> _Your goal_: Rename "purple circle" as "violet circle" throughout the lines below and copy everything else unchanged. Drop the pictures from your answer.

> _Supplied material_:
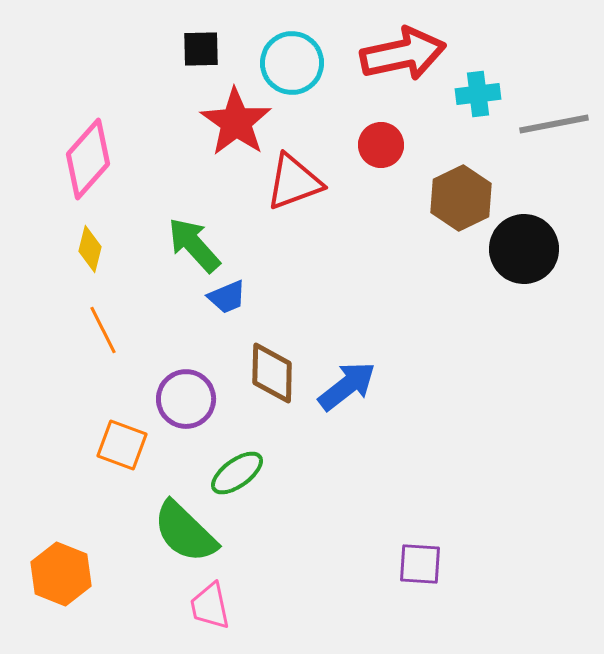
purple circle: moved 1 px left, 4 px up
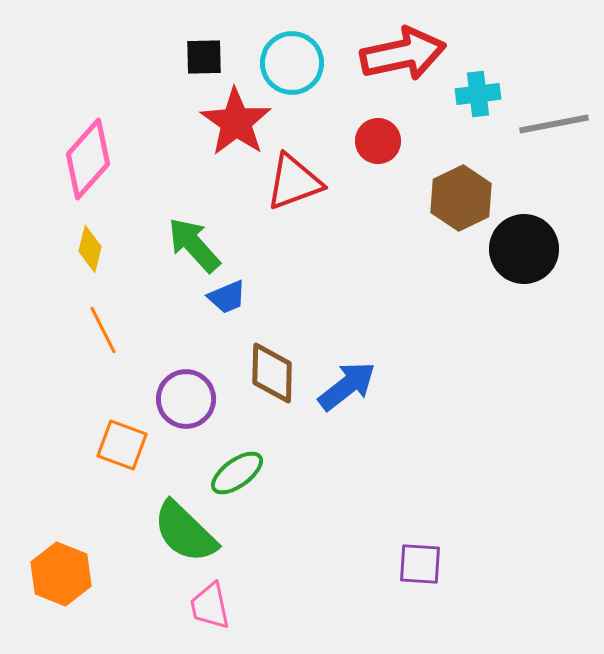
black square: moved 3 px right, 8 px down
red circle: moved 3 px left, 4 px up
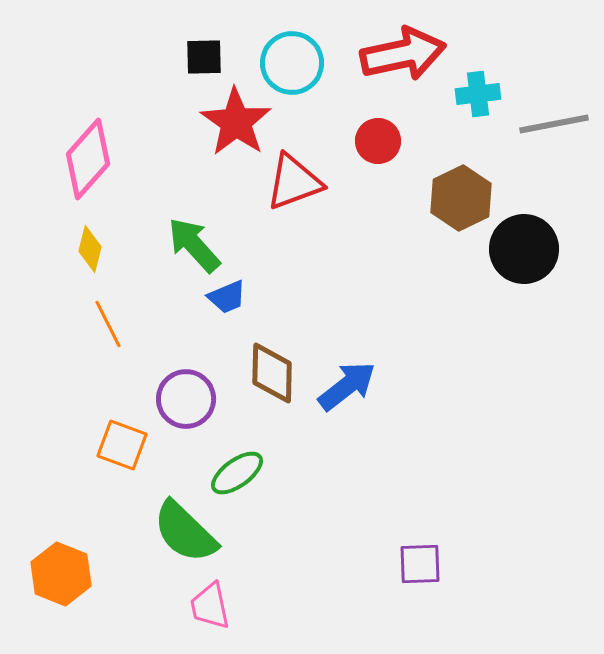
orange line: moved 5 px right, 6 px up
purple square: rotated 6 degrees counterclockwise
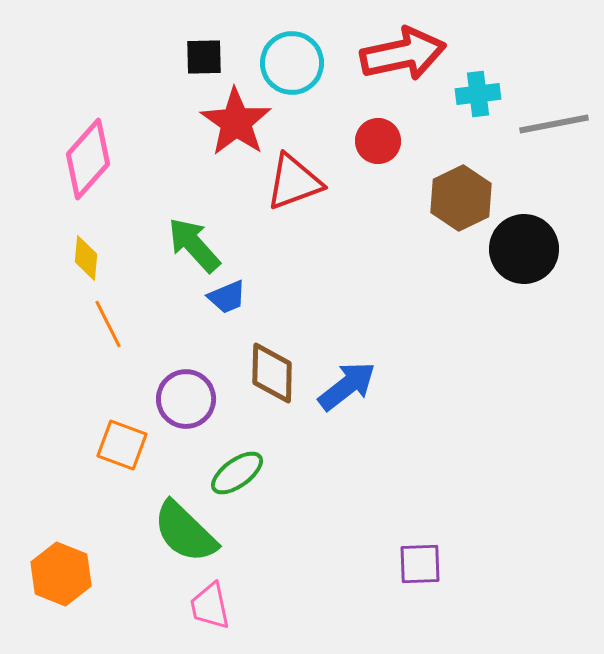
yellow diamond: moved 4 px left, 9 px down; rotated 9 degrees counterclockwise
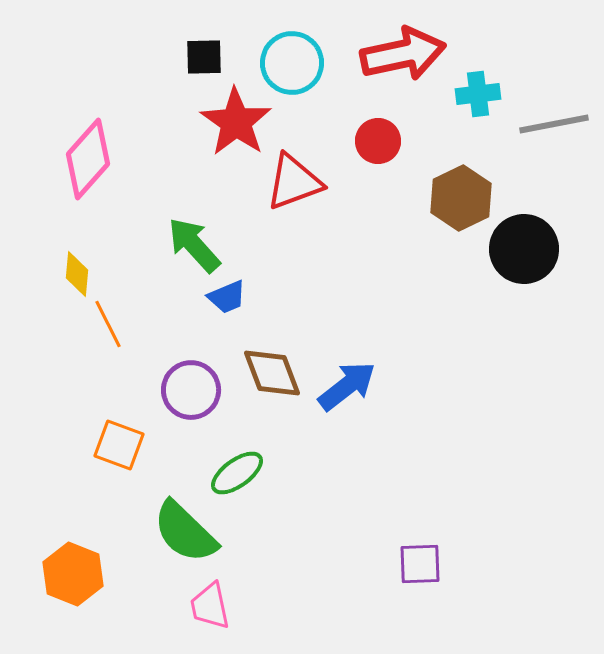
yellow diamond: moved 9 px left, 16 px down
brown diamond: rotated 22 degrees counterclockwise
purple circle: moved 5 px right, 9 px up
orange square: moved 3 px left
orange hexagon: moved 12 px right
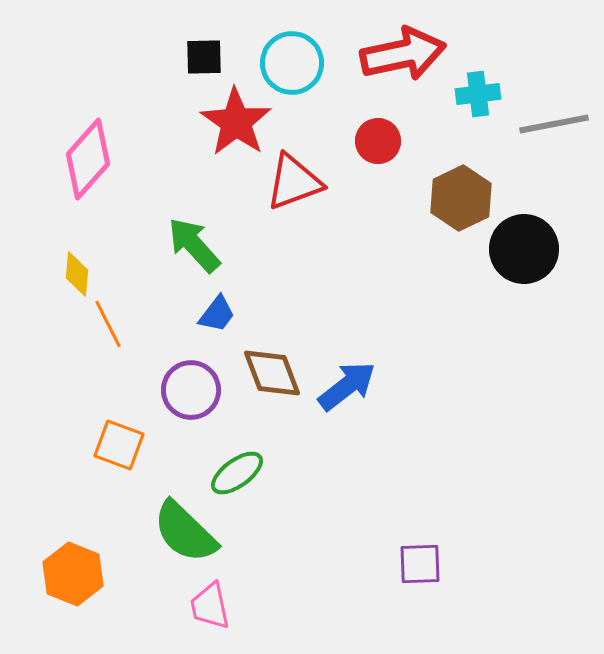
blue trapezoid: moved 10 px left, 17 px down; rotated 30 degrees counterclockwise
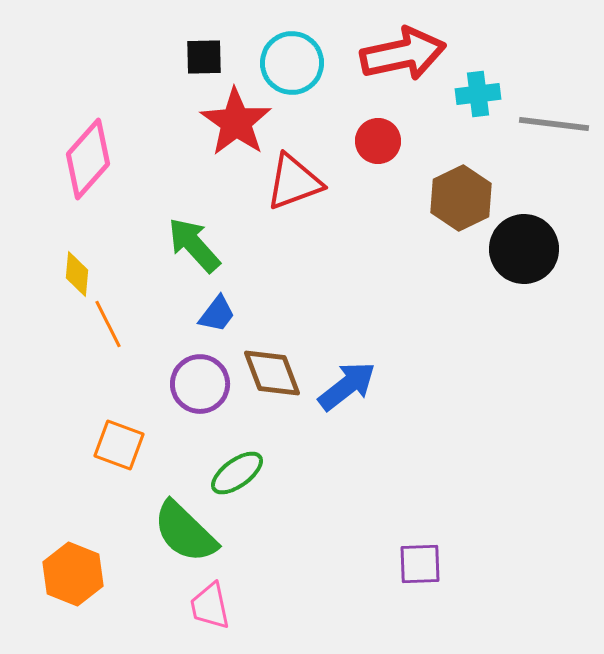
gray line: rotated 18 degrees clockwise
purple circle: moved 9 px right, 6 px up
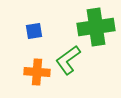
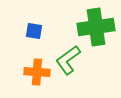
blue square: rotated 18 degrees clockwise
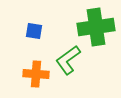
orange cross: moved 1 px left, 2 px down
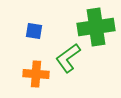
green L-shape: moved 2 px up
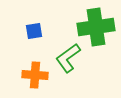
blue square: rotated 18 degrees counterclockwise
orange cross: moved 1 px left, 1 px down
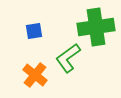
orange cross: rotated 35 degrees clockwise
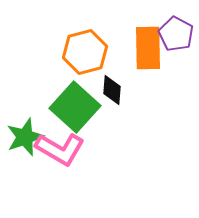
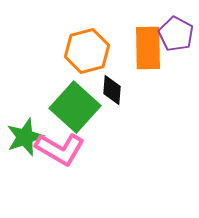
orange hexagon: moved 2 px right, 1 px up
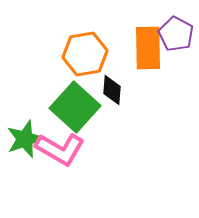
orange hexagon: moved 2 px left, 3 px down; rotated 6 degrees clockwise
green star: moved 2 px down
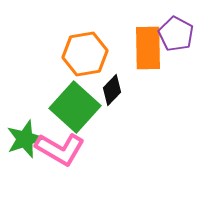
black diamond: rotated 40 degrees clockwise
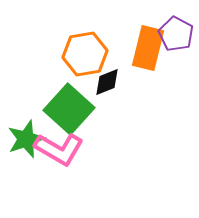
orange rectangle: rotated 15 degrees clockwise
black diamond: moved 5 px left, 8 px up; rotated 24 degrees clockwise
green square: moved 6 px left, 2 px down
green star: moved 1 px right
pink L-shape: moved 1 px left
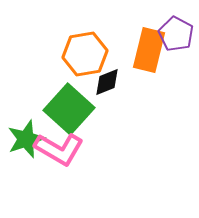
orange rectangle: moved 1 px right, 2 px down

> _Solution to this exercise_:
violet circle: moved 1 px left, 4 px up
black square: moved 3 px right, 8 px down
red circle: moved 3 px left, 4 px up
orange line: moved 5 px right, 6 px up
purple square: rotated 6 degrees counterclockwise
yellow diamond: moved 4 px left, 9 px down; rotated 9 degrees counterclockwise
yellow diamond: moved 9 px left, 16 px down
brown diamond: rotated 22 degrees counterclockwise
violet circle: moved 5 px right, 9 px up
orange square: moved 3 px left
orange hexagon: moved 12 px right
blue trapezoid: moved 10 px left, 17 px down; rotated 30 degrees counterclockwise
gray line: rotated 18 degrees clockwise
violet circle: moved 9 px right, 6 px up
blue square: rotated 18 degrees clockwise
orange cross: moved 1 px left, 2 px down
green L-shape: moved 2 px up
blue square: rotated 18 degrees counterclockwise
orange cross: moved 1 px left, 1 px down
orange cross: rotated 35 degrees clockwise
orange hexagon: moved 2 px right, 1 px up
orange hexagon: moved 2 px left, 3 px down; rotated 6 degrees clockwise
green star: moved 2 px down
black diamond: rotated 40 degrees clockwise
orange rectangle: rotated 15 degrees clockwise
black diamond: moved 5 px left, 8 px up; rotated 24 degrees clockwise
green square: moved 6 px left, 2 px down
green star: moved 1 px right
pink L-shape: moved 1 px left
orange rectangle: moved 1 px right, 2 px down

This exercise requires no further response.